§ **What is needed**: Return each line below exactly as it reads, and omit any image in it.

Before-and-after coordinate records
════════════════════
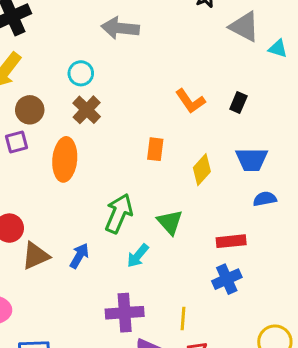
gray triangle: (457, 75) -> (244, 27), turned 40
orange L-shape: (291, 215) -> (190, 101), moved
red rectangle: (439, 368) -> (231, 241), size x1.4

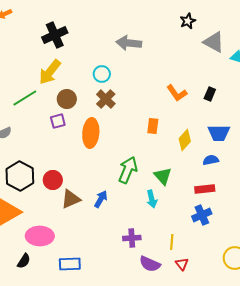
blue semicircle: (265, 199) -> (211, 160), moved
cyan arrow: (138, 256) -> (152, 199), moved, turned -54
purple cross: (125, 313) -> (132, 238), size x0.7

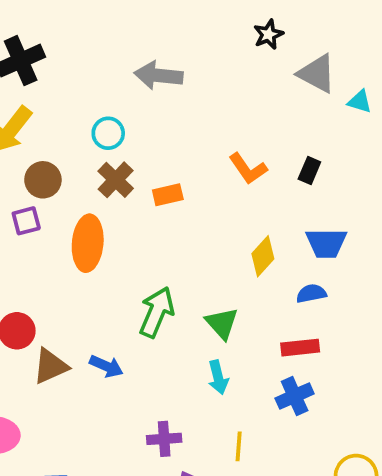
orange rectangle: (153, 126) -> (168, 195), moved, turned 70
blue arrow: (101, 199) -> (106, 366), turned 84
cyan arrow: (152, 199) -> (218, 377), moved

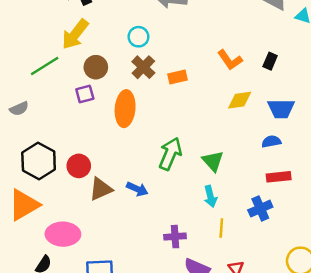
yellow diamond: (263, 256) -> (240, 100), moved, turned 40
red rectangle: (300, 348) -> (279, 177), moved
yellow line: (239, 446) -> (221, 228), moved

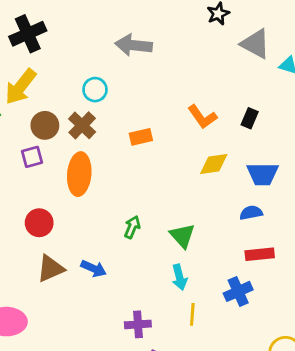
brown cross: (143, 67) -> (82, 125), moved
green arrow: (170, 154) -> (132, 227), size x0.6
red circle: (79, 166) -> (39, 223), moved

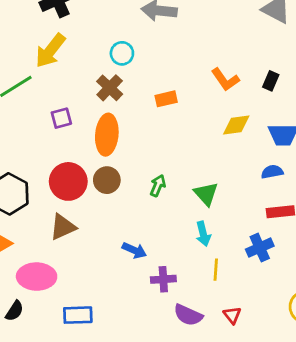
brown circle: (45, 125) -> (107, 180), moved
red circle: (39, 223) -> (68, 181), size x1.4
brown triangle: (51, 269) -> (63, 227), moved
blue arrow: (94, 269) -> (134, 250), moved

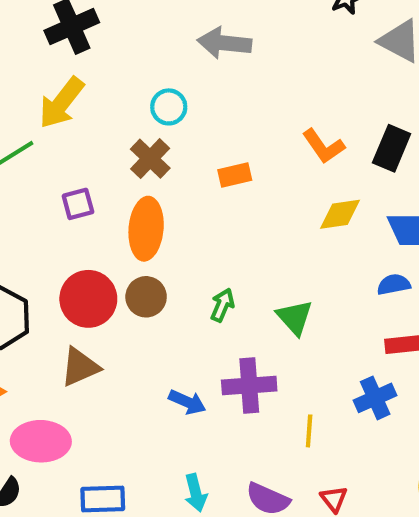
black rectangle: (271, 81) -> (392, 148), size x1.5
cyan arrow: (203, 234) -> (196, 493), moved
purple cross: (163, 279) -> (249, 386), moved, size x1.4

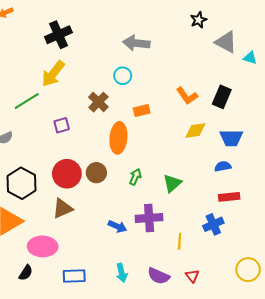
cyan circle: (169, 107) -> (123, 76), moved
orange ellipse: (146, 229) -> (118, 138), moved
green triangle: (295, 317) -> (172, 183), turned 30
════════════════════
§ **Solution for this problem**:
gray triangle: (457, 75) -> (244, 27), turned 40
orange L-shape: (291, 215) -> (190, 101), moved
red rectangle: (439, 368) -> (231, 241), size x1.4

blue semicircle: (265, 199) -> (211, 160), moved
cyan arrow: (138, 256) -> (152, 199), moved, turned -54
purple cross: (125, 313) -> (132, 238), size x0.7

orange rectangle: (153, 126) -> (168, 195), moved, turned 70
blue arrow: (101, 199) -> (106, 366), turned 84
cyan arrow: (152, 199) -> (218, 377), moved

yellow diamond: (263, 256) -> (240, 100), moved, turned 40
red rectangle: (300, 348) -> (279, 177), moved
yellow line: (239, 446) -> (221, 228), moved

brown cross: (143, 67) -> (82, 125), moved
green arrow: (170, 154) -> (132, 227), size x0.6
red circle: (79, 166) -> (39, 223), moved

brown circle: (45, 125) -> (107, 180), moved
red circle: (39, 223) -> (68, 181), size x1.4
brown triangle: (51, 269) -> (63, 227), moved
blue arrow: (94, 269) -> (134, 250), moved

black rectangle: (271, 81) -> (392, 148), size x1.5
cyan arrow: (203, 234) -> (196, 493), moved
purple cross: (163, 279) -> (249, 386), moved, size x1.4

cyan circle: (169, 107) -> (123, 76), moved
orange ellipse: (146, 229) -> (118, 138), moved
green triangle: (295, 317) -> (172, 183), turned 30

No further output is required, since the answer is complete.